Required task: Rewrite the records below with every "window sill" replaced by "windowsill", leaving everything else unchanged.

Record set:

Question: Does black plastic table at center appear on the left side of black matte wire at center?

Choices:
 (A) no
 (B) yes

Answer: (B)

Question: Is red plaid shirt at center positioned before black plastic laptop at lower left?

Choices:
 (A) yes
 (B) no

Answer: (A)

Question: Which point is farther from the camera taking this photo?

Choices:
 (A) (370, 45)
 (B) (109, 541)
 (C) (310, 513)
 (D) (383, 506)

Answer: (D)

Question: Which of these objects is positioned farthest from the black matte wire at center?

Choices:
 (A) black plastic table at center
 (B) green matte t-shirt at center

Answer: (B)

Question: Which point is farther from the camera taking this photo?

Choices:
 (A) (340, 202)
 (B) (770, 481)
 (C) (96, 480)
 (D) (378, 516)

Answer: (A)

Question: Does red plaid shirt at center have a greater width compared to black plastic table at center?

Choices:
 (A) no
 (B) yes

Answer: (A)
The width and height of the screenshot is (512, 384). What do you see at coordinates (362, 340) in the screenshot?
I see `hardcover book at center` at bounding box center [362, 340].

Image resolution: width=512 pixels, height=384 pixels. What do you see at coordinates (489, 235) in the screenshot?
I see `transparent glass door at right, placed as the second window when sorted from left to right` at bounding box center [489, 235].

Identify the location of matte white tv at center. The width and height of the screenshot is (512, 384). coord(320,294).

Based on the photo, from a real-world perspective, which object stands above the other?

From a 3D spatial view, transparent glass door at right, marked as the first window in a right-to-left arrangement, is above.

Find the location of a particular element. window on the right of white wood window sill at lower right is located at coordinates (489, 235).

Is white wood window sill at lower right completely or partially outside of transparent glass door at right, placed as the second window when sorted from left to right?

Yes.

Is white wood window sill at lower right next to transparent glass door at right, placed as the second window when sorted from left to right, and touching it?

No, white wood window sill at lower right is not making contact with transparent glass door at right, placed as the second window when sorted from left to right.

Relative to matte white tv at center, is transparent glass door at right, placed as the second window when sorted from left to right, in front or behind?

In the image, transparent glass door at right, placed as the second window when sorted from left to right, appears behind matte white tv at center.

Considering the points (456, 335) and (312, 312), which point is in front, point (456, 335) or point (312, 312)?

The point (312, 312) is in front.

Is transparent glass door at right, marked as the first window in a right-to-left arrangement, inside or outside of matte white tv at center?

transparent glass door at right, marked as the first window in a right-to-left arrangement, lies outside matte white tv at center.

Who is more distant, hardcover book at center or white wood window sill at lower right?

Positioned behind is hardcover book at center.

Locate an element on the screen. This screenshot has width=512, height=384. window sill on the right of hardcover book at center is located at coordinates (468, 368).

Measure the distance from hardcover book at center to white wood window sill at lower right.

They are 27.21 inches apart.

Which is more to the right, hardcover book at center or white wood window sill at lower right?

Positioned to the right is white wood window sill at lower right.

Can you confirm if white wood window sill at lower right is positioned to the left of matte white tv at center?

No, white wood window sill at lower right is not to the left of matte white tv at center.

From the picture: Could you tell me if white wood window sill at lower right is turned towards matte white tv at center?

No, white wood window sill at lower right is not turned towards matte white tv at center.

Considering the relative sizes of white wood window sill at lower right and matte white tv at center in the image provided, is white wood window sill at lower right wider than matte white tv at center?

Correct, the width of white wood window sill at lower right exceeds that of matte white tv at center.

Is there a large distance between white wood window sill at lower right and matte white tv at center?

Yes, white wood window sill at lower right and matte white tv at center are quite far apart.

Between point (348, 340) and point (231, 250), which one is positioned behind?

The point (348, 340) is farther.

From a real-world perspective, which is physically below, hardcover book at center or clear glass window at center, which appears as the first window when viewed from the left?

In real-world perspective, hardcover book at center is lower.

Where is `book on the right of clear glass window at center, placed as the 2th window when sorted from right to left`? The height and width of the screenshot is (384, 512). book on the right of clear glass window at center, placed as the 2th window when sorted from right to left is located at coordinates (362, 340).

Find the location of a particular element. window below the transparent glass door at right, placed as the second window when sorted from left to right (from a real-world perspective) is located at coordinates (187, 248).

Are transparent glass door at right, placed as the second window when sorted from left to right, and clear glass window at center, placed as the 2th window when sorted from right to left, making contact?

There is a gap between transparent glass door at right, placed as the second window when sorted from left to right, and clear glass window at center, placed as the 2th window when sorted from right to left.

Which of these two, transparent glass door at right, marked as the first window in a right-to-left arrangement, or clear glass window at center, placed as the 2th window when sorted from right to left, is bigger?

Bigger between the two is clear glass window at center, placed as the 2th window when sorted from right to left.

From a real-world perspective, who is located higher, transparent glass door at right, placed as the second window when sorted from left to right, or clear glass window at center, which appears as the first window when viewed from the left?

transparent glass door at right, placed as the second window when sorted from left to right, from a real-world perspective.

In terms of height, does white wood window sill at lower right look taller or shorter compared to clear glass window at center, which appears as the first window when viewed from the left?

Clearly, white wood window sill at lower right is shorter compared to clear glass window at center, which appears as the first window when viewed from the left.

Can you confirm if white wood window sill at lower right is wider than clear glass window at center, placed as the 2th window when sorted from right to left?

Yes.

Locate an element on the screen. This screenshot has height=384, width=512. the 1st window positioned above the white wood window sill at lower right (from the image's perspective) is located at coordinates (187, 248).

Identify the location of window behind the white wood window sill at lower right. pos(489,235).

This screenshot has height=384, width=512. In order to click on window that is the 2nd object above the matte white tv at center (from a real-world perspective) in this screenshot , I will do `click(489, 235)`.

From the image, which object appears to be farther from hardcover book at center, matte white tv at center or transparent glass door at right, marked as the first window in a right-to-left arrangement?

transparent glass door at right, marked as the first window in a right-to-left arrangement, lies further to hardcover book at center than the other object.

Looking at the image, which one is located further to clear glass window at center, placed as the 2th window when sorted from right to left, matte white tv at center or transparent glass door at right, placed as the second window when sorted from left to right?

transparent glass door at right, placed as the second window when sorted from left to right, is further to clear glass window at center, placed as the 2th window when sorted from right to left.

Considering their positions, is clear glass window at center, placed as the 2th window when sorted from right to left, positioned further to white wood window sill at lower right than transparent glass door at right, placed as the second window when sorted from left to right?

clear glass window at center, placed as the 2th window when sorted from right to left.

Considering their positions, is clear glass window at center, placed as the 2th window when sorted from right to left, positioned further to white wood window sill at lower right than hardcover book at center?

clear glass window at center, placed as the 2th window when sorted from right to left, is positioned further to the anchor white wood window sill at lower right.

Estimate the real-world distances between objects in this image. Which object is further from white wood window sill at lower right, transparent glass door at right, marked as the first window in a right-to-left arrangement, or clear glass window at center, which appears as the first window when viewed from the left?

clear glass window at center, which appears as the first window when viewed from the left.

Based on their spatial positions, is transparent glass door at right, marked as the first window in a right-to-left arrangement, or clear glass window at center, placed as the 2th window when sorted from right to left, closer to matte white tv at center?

Exercise answer:
Question: Does black plastic table at center appear on the left side of black matte wire at center?

Choices:
 (A) no
 (B) yes

Answer: (B)

Question: Is red plaid shirt at center positioned before black plastic laptop at lower left?

Choices:
 (A) yes
 (B) no

Answer: (A)

Question: Which point is farther from the camera taking this photo?

Choices:
 (A) (370, 45)
 (B) (109, 541)
 (C) (310, 513)
 (D) (383, 506)

Answer: (D)

Question: Which of these objects is positioned farthest from the black matte wire at center?

Choices:
 (A) black plastic table at center
 (B) green matte t-shirt at center

Answer: (B)

Question: Which point is farther from the camera taking this photo?

Choices:
 (A) (340, 202)
 (B) (770, 481)
 (C) (96, 480)
 (D) (378, 516)

Answer: (A)

Question: Does red plaid shirt at center have a greater width compared to black plastic table at center?

Choices:
 (A) no
 (B) yes

Answer: (A)
The width and height of the screenshot is (512, 384). What do you see at coordinates (362, 340) in the screenshot?
I see `hardcover book at center` at bounding box center [362, 340].

Image resolution: width=512 pixels, height=384 pixels. What do you see at coordinates (489, 235) in the screenshot?
I see `transparent glass door at right, placed as the second window when sorted from left to right` at bounding box center [489, 235].

Identify the location of matte white tv at center. The width and height of the screenshot is (512, 384). coord(320,294).

Based on the photo, from a real-world perspective, which object stands above the other?

From a 3D spatial view, transparent glass door at right, marked as the first window in a right-to-left arrangement, is above.

Find the location of a particular element. window on the right of white wood windowsill at lower right is located at coordinates (489, 235).

Is white wood windowsill at lower right completely or partially outside of transparent glass door at right, placed as the second window when sorted from left to right?

Yes.

Is white wood windowsill at lower right next to transparent glass door at right, placed as the second window when sorted from left to right, and touching it?

No, white wood windowsill at lower right is not making contact with transparent glass door at right, placed as the second window when sorted from left to right.

Relative to matte white tv at center, is transparent glass door at right, placed as the second window when sorted from left to right, in front or behind?

In the image, transparent glass door at right, placed as the second window when sorted from left to right, appears behind matte white tv at center.

Considering the points (456, 335) and (312, 312), which point is in front, point (456, 335) or point (312, 312)?

The point (312, 312) is in front.

Is transparent glass door at right, marked as the first window in a right-to-left arrangement, inside or outside of matte white tv at center?

transparent glass door at right, marked as the first window in a right-to-left arrangement, lies outside matte white tv at center.

Who is more distant, hardcover book at center or white wood windowsill at lower right?

Positioned behind is hardcover book at center.

Locate an element on the screen. This screenshot has width=512, height=384. windowsill on the right of hardcover book at center is located at coordinates (468, 368).

Measure the distance from hardcover book at center to white wood windowsill at lower right.

They are 27.21 inches apart.

Which is more to the right, hardcover book at center or white wood windowsill at lower right?

Positioned to the right is white wood windowsill at lower right.

Can you confirm if white wood windowsill at lower right is positioned to the left of matte white tv at center?

No, white wood windowsill at lower right is not to the left of matte white tv at center.

From the picture: Could you tell me if white wood windowsill at lower right is turned towards matte white tv at center?

No, white wood windowsill at lower right is not turned towards matte white tv at center.

Considering the relative sizes of white wood windowsill at lower right and matte white tv at center in the image provided, is white wood windowsill at lower right wider than matte white tv at center?

Correct, the width of white wood windowsill at lower right exceeds that of matte white tv at center.

Is there a large distance between white wood windowsill at lower right and matte white tv at center?

Yes, white wood windowsill at lower right and matte white tv at center are quite far apart.

Between point (348, 340) and point (231, 250), which one is positioned behind?

The point (348, 340) is farther.

From a real-world perspective, which is physically below, hardcover book at center or clear glass window at center, which appears as the first window when viewed from the left?

In real-world perspective, hardcover book at center is lower.

Where is `book on the right of clear glass window at center, placed as the 2th window when sorted from right to left`? The height and width of the screenshot is (384, 512). book on the right of clear glass window at center, placed as the 2th window when sorted from right to left is located at coordinates (362, 340).

Find the location of a particular element. window below the transparent glass door at right, placed as the second window when sorted from left to right (from a real-world perspective) is located at coordinates (187, 248).

Are transparent glass door at right, placed as the second window when sorted from left to right, and clear glass window at center, placed as the 2th window when sorted from right to left, making contact?

There is a gap between transparent glass door at right, placed as the second window when sorted from left to right, and clear glass window at center, placed as the 2th window when sorted from right to left.

Which of these two, transparent glass door at right, marked as the first window in a right-to-left arrangement, or clear glass window at center, placed as the 2th window when sorted from right to left, is bigger?

Bigger between the two is clear glass window at center, placed as the 2th window when sorted from right to left.

From a real-world perspective, who is located higher, transparent glass door at right, placed as the second window when sorted from left to right, or clear glass window at center, which appears as the first window when viewed from the left?

transparent glass door at right, placed as the second window when sorted from left to right, from a real-world perspective.

In terms of height, does white wood windowsill at lower right look taller or shorter compared to clear glass window at center, which appears as the first window when viewed from the left?

Clearly, white wood windowsill at lower right is shorter compared to clear glass window at center, which appears as the first window when viewed from the left.

Can you confirm if white wood windowsill at lower right is wider than clear glass window at center, placed as the 2th window when sorted from right to left?

Yes.

Locate an element on the screen. This screenshot has height=384, width=512. the 1st window positioned above the white wood windowsill at lower right (from the image's perspective) is located at coordinates (187, 248).

Identify the location of window behind the white wood windowsill at lower right. pos(489,235).

This screenshot has height=384, width=512. In order to click on window that is the 2nd object above the matte white tv at center (from a real-world perspective) in this screenshot , I will do `click(489, 235)`.

From the image, which object appears to be farther from hardcover book at center, matte white tv at center or transparent glass door at right, marked as the first window in a right-to-left arrangement?

transparent glass door at right, marked as the first window in a right-to-left arrangement, lies further to hardcover book at center than the other object.

Looking at the image, which one is located further to clear glass window at center, placed as the 2th window when sorted from right to left, matte white tv at center or transparent glass door at right, placed as the second window when sorted from left to right?

transparent glass door at right, placed as the second window when sorted from left to right, is further to clear glass window at center, placed as the 2th window when sorted from right to left.

Considering their positions, is clear glass window at center, placed as the 2th window when sorted from right to left, positioned further to white wood windowsill at lower right than transparent glass door at right, placed as the second window when sorted from left to right?

clear glass window at center, placed as the 2th window when sorted from right to left.

Considering their positions, is clear glass window at center, placed as the 2th window when sorted from right to left, positioned further to white wood windowsill at lower right than hardcover book at center?

clear glass window at center, placed as the 2th window when sorted from right to left, is positioned further to the anchor white wood windowsill at lower right.

Estimate the real-world distances between objects in this image. Which object is further from white wood windowsill at lower right, transparent glass door at right, marked as the first window in a right-to-left arrangement, or clear glass window at center, which appears as the first window when viewed from the left?

clear glass window at center, which appears as the first window when viewed from the left.

Based on their spatial positions, is transparent glass door at right, marked as the first window in a right-to-left arrangement, or clear glass window at center, placed as the 2th window when sorted from right to left, closer to matte white tv at center?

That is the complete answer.